╭─ DATA TO EXAMINE

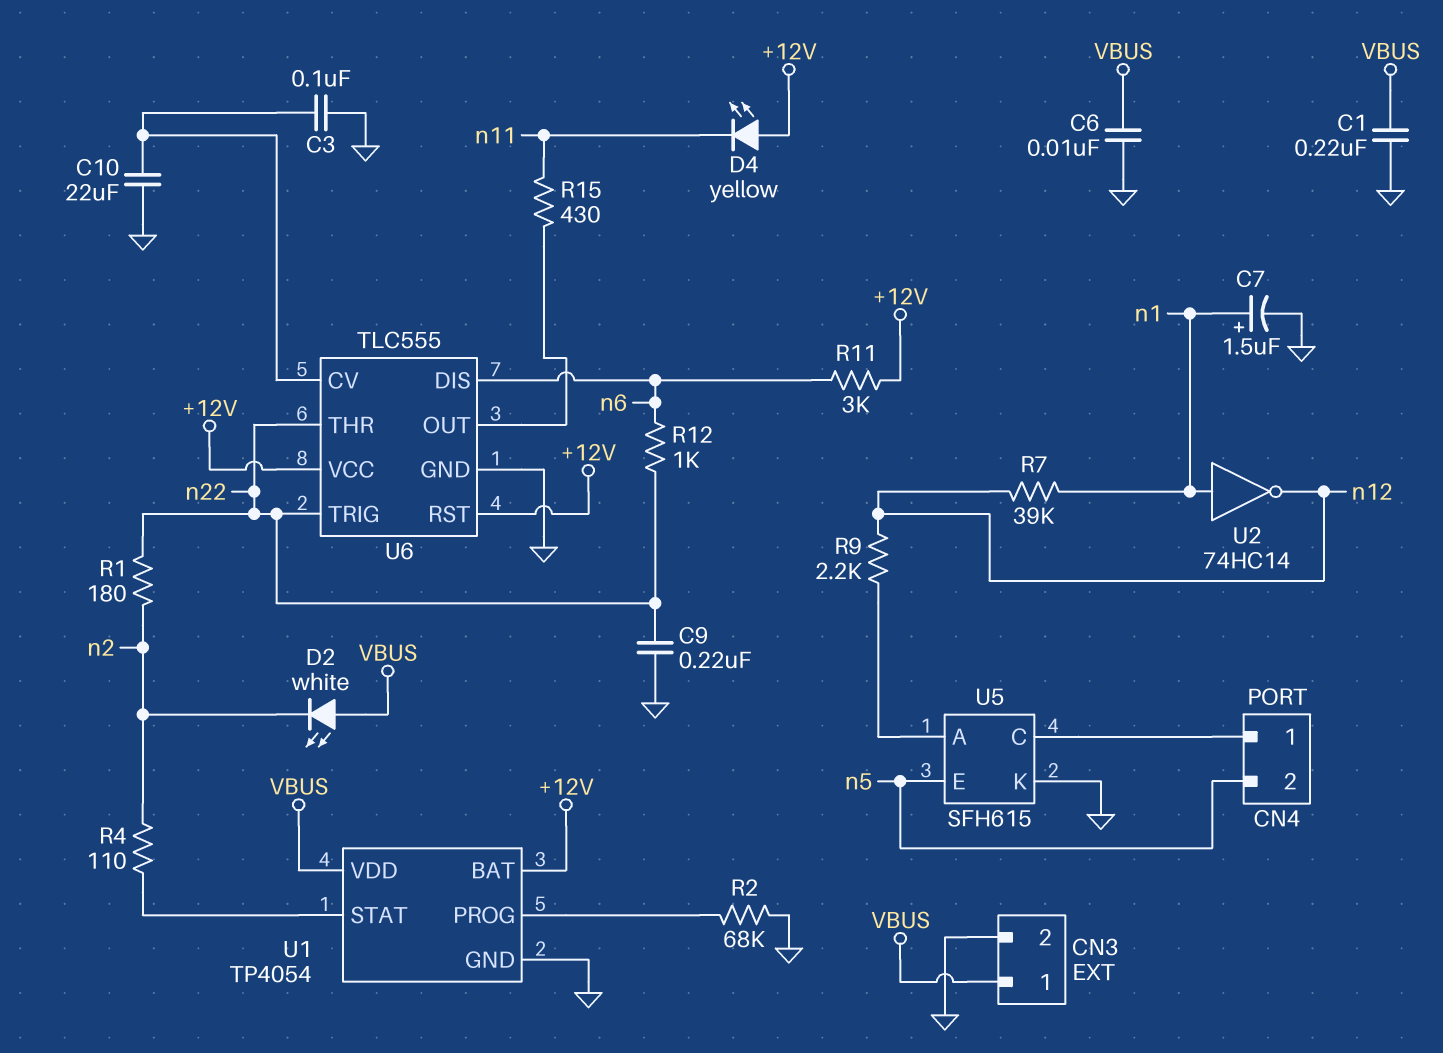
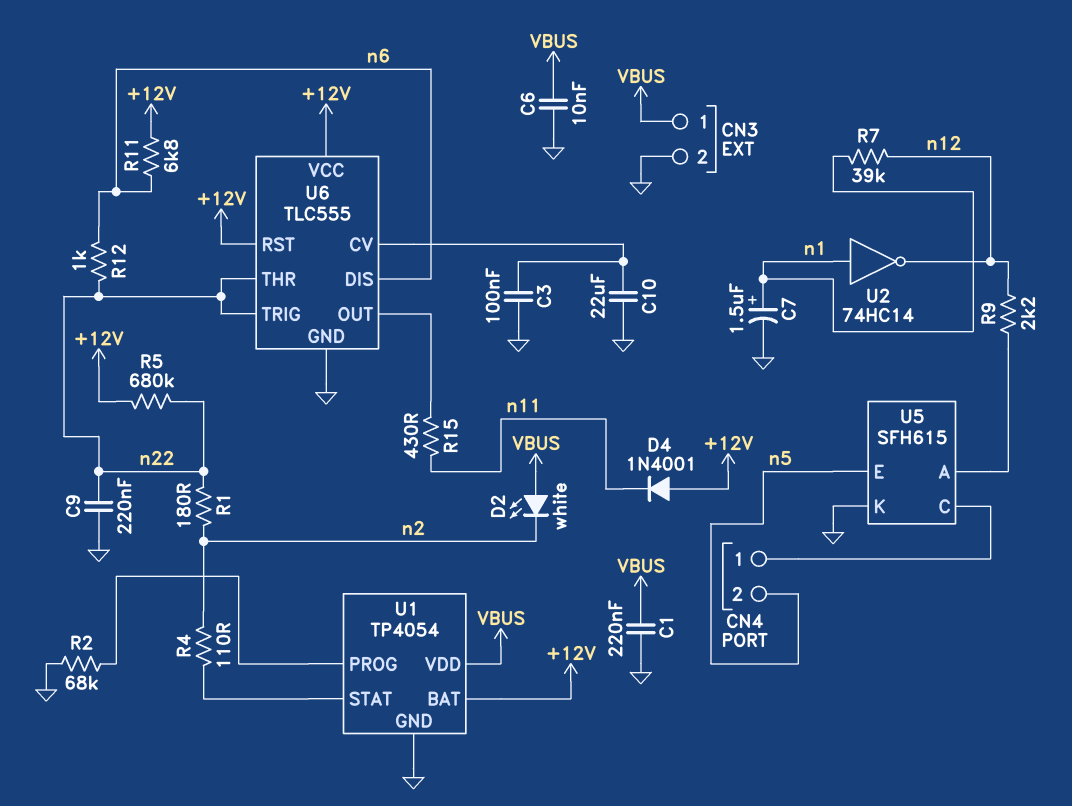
D4: LED yellow (A +12V, K n11) -> diode 1N4001 (A +12V, K n11)
R5: none -> 680k (+12V, n22)
R11: 3k (+12V, n6) -> 6.8k (+12V, n6)

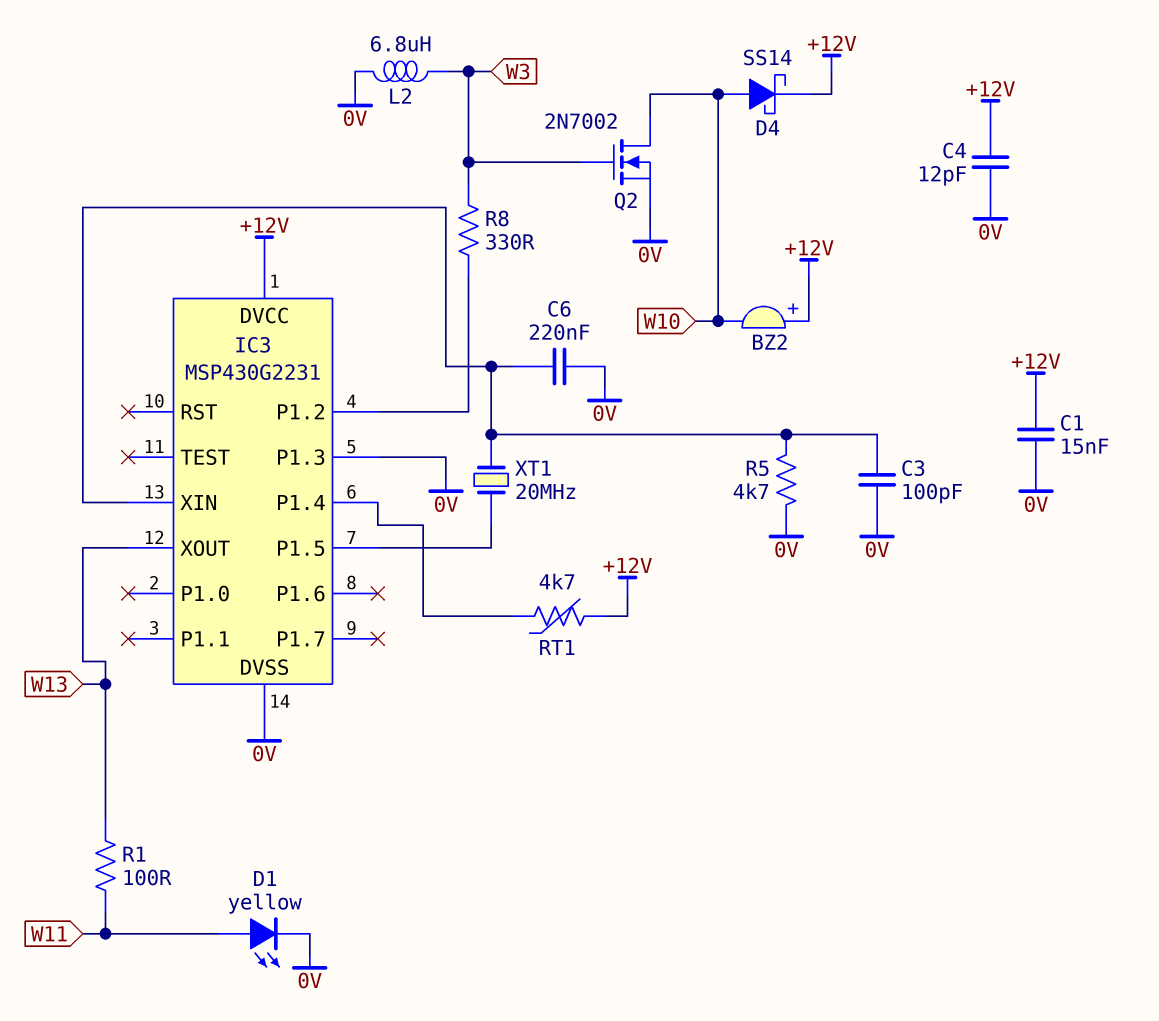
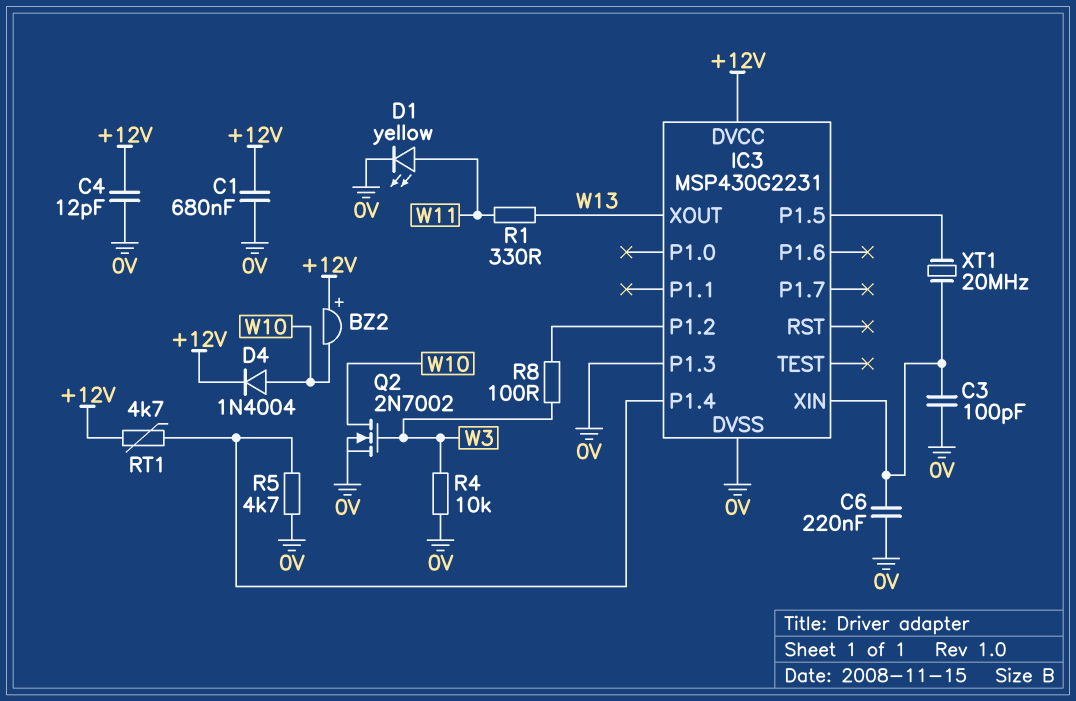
C1: 15nF (+12V, 0V) -> 680nF (+12V, 0V)
D4: schottky SS14 (A W10, K +12V) -> diode 1N4004 (A W10, K +12V)
L2: 6.8uH (0V, W3) -> none
R1: 100 (W11, W13) -> 330 (W11, W13)
R4: none -> 10k (0V, W3)
R5: 4.7k (0V, IC3/XIN) -> 4.7k (0V, IC3/P1.4)
R8: 330 (IC3/P1.2, W3) -> 100 (IC3/P1.2, W3)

╰─

● **THE TASK**:
Without the pictures, restate all the entries above exactly.

● **TASK ANSWER**:
D4: LED yellow (A +12V, K n11) -> diode 1N4001 (A +12V, K n11)
R5: none -> 680k (+12V, n22)
R11: 3k (+12V, n6) -> 6.8k (+12V, n6)

C1: 15nF (+12V, 0V) -> 680nF (+12V, 0V)
D4: schottky SS14 (A W10, K +12V) -> diode 1N4004 (A W10, K +12V)
L2: 6.8uH (0V, W3) -> none
R1: 100 (W11, W13) -> 330 (W11, W13)
R4: none -> 10k (0V, W3)
R5: 4.7k (0V, IC3/XIN) -> 4.7k (0V, IC3/P1.4)
R8: 330 (IC3/P1.2, W3) -> 100 (IC3/P1.2, W3)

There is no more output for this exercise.